Listed records Start Marker
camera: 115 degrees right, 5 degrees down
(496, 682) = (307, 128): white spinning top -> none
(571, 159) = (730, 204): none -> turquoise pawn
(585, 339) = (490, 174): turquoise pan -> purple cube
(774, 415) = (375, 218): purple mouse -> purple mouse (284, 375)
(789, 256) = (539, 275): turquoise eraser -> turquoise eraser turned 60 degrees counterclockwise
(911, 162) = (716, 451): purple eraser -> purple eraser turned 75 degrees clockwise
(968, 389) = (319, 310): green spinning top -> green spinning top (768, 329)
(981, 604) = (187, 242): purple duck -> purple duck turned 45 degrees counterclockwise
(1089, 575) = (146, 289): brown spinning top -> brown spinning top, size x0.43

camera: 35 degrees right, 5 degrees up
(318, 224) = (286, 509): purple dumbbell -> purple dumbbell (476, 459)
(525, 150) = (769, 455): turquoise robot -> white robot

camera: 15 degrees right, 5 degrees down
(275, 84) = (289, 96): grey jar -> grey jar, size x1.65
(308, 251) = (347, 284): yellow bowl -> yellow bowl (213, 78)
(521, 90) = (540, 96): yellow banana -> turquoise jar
Listed records End Marker
Listed records Start Marker
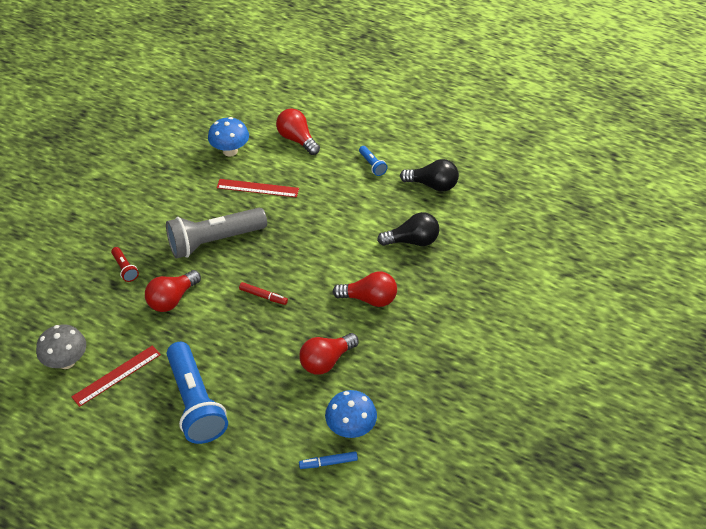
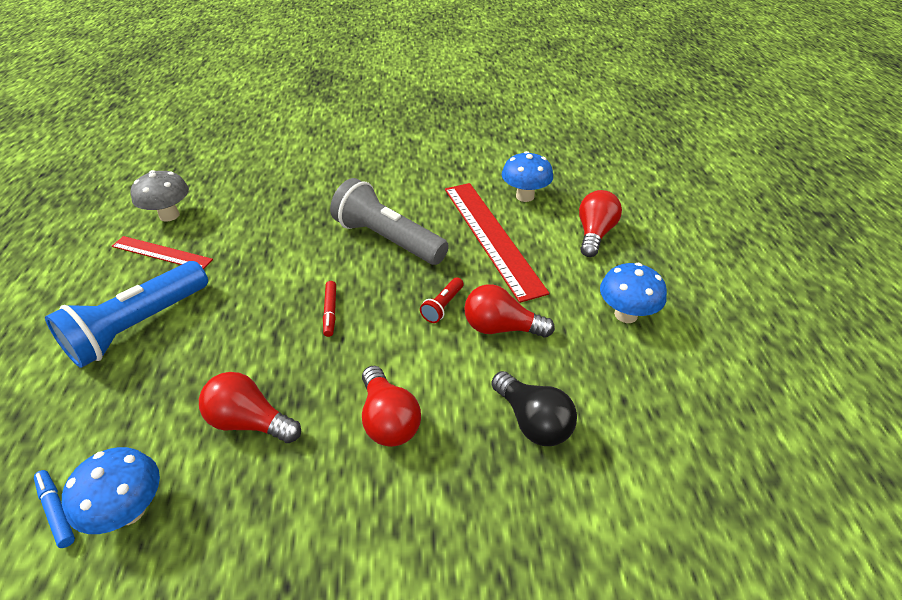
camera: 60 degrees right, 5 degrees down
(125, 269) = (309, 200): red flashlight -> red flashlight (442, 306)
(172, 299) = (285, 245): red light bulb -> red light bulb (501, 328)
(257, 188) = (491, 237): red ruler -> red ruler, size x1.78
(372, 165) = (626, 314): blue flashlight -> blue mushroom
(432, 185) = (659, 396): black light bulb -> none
Listed records End Marker
Listed records Start Marker
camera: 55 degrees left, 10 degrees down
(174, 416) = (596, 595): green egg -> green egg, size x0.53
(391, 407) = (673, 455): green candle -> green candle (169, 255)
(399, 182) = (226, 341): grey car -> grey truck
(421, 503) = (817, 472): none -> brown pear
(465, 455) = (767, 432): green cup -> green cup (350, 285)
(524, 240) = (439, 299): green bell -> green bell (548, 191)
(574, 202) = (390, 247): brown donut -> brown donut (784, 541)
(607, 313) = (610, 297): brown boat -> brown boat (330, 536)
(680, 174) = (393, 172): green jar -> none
Listed records End Marker
Exercise aim →
Would you print, exactly as written, every line above from the one holding "(571, 159) = (730, 204): none" through the one holding "(911, 162) = (716, 451): purple", with both included and no other lines?

Result of this exercise →
(571, 159) = (730, 204): none -> turquoise pawn
(585, 339) = (490, 174): turquoise pan -> purple cube
(774, 415) = (375, 218): purple mouse -> purple mouse (284, 375)
(789, 256) = (539, 275): turquoise eraser -> turquoise eraser turned 60 degrees counterclockwise
(911, 162) = (716, 451): purple eraser -> purple eraser turned 75 degrees clockwise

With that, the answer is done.